• _Exercise aim_
Read through the material below and find each line that has the word "degrees"; copy it.

• _Given data_
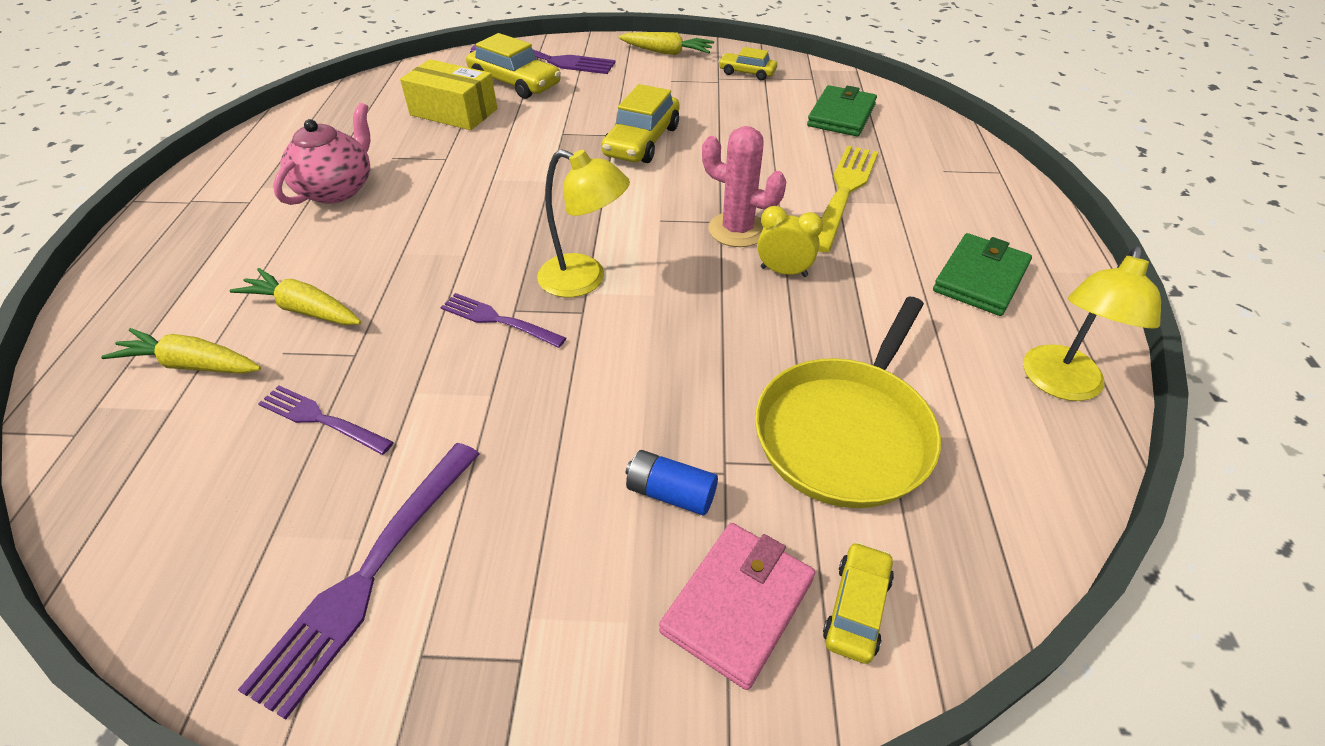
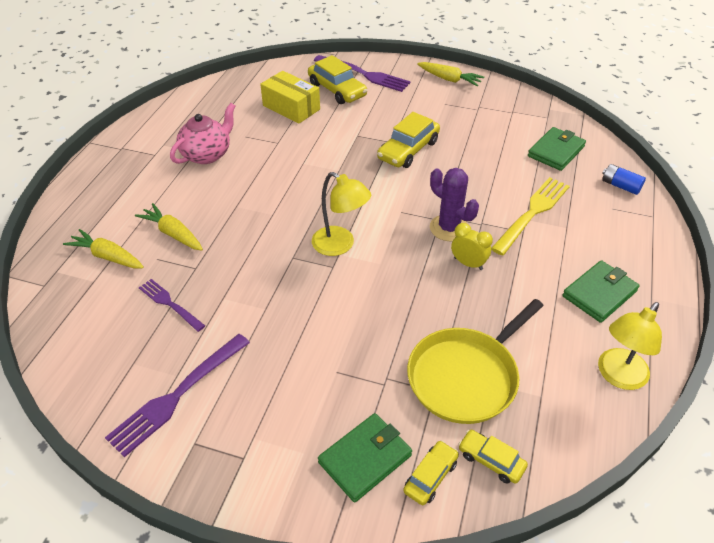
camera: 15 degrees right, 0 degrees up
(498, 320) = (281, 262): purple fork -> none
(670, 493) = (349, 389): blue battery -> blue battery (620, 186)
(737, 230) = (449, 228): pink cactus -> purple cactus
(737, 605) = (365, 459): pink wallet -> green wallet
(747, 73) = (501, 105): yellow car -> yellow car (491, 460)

* * *

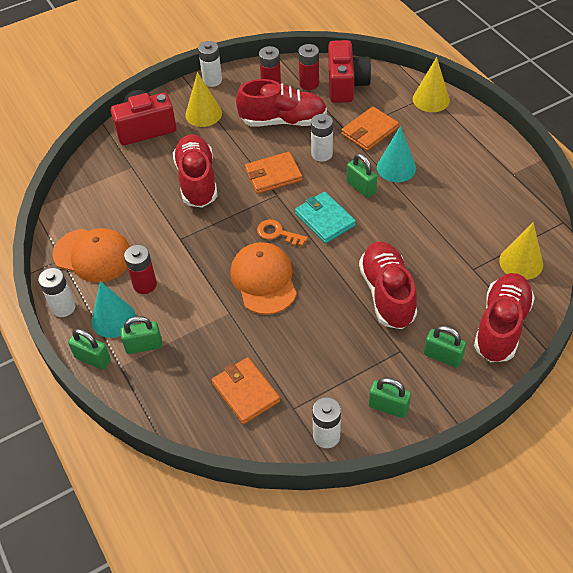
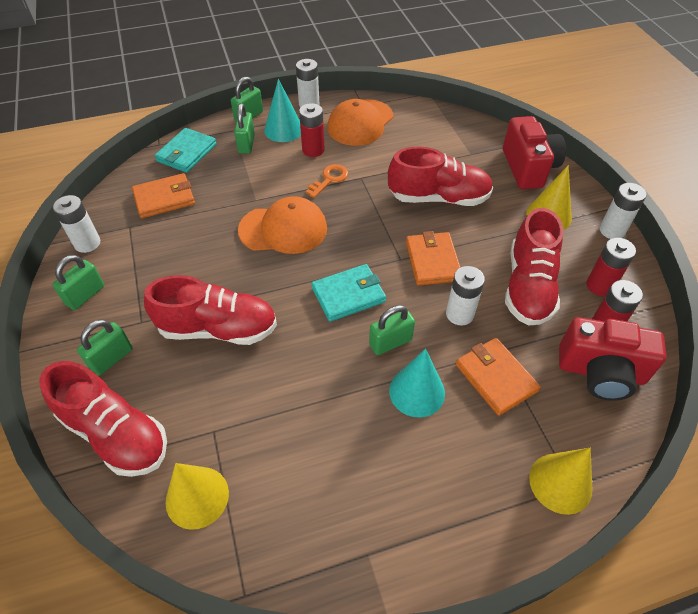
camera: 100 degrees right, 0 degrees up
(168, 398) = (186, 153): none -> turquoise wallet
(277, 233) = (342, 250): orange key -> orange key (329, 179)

• _Response to the exercise_
camera: 15 degrees right, 0 degrees up
camera: 100 degrees right, 0 degrees up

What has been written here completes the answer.